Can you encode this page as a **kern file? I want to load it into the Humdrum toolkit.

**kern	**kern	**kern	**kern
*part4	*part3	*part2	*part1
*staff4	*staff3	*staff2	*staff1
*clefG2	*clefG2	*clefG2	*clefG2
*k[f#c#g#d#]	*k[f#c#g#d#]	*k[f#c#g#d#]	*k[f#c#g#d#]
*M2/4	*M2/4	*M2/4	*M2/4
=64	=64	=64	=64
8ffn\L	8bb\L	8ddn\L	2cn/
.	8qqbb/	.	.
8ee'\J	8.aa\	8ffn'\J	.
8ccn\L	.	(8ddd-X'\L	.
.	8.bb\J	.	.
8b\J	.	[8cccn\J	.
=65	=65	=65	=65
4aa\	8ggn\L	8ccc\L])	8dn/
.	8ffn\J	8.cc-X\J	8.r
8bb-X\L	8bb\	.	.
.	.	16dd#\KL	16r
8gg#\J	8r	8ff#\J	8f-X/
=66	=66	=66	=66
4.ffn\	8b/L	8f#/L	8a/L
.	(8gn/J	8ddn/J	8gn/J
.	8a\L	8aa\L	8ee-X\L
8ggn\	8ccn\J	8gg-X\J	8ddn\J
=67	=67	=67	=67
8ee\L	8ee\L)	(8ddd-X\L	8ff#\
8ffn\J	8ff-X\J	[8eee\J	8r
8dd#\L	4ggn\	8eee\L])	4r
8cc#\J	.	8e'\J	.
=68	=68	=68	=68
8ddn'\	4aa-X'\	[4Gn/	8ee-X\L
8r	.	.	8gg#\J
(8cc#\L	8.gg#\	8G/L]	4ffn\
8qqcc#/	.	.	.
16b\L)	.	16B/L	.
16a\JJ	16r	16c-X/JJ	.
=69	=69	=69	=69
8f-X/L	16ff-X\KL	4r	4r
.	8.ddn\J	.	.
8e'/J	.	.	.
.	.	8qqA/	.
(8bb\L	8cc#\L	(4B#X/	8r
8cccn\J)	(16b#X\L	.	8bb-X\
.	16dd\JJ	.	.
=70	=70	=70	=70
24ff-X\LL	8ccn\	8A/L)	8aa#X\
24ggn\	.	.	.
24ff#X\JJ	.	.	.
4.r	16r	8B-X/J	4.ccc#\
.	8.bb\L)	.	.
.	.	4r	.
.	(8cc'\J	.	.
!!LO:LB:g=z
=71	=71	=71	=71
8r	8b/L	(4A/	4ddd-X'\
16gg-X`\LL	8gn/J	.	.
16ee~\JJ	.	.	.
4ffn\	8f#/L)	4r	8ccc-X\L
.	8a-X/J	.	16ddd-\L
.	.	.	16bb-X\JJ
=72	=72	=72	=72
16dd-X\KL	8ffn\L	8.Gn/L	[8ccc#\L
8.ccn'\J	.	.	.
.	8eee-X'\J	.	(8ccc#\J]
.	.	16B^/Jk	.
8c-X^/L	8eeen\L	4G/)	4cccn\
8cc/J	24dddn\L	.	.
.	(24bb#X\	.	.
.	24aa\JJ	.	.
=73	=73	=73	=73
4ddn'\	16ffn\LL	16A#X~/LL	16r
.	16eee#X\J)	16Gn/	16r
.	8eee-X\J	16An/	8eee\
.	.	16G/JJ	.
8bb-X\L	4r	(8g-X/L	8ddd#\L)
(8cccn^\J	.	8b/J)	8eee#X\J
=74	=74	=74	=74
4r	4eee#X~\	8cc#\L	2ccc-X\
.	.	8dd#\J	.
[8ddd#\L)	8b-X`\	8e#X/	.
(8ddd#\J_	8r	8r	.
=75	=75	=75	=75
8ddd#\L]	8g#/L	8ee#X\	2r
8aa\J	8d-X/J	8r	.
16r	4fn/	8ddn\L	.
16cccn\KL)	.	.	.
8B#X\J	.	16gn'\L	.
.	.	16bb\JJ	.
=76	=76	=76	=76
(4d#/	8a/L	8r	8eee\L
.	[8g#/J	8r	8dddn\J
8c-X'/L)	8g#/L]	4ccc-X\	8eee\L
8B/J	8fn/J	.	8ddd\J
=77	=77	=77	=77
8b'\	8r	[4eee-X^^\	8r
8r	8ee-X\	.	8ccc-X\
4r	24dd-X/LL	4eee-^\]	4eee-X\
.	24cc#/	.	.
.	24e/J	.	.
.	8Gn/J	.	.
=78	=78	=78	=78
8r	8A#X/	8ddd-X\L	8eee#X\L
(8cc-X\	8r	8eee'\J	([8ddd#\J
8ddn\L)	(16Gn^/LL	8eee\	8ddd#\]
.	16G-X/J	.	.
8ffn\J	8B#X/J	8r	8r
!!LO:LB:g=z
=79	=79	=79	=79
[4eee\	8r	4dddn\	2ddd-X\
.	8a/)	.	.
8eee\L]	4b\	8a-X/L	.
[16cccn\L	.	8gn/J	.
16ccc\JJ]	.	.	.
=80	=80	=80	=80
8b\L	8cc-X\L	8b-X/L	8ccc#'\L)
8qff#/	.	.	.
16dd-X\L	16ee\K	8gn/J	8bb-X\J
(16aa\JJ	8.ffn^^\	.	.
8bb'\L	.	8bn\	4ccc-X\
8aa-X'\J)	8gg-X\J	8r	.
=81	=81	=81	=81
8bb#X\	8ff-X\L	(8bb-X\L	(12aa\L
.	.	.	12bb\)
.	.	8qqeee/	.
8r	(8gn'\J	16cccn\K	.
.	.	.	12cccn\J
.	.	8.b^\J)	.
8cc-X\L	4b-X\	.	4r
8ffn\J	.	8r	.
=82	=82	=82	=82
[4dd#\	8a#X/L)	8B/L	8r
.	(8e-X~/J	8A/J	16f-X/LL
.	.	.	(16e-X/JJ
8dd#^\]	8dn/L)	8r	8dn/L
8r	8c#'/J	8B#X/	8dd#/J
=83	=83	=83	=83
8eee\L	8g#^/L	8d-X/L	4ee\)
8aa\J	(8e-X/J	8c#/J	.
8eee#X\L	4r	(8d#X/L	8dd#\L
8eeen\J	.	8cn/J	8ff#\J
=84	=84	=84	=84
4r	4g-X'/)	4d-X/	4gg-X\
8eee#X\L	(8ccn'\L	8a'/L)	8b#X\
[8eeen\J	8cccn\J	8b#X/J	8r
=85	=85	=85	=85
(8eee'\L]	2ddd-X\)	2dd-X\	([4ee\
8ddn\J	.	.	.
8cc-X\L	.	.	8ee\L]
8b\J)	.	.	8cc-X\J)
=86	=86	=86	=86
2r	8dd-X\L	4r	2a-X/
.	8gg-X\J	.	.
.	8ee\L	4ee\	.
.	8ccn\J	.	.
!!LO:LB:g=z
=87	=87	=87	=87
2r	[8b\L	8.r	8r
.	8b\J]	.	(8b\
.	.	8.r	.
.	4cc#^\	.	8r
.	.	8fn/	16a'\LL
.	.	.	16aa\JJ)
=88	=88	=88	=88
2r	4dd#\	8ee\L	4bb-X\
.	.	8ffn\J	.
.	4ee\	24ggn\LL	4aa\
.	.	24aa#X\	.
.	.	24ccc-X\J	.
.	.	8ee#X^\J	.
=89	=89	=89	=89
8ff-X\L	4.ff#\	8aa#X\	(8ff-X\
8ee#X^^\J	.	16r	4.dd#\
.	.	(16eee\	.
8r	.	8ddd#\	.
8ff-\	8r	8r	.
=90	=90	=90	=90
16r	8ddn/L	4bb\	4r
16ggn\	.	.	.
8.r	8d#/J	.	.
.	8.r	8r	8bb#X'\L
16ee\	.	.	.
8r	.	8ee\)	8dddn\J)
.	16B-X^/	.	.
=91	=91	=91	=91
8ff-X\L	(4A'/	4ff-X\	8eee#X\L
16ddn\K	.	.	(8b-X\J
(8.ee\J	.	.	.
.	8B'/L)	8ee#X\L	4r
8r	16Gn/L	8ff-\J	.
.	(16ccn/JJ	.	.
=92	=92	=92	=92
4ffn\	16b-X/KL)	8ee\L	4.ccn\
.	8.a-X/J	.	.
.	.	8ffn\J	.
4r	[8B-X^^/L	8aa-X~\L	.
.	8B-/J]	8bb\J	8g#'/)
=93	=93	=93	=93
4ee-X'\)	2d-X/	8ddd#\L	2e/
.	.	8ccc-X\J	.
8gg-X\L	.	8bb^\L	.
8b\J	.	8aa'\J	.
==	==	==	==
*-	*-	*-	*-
====
Return every line above that contains the string "kern", treating uppercase and lowercase as different.

Written solution:
Can you encode this page as a **kern file? I want to load it into the Humdrum toolkit.
**kern	**kern	**kern	**kern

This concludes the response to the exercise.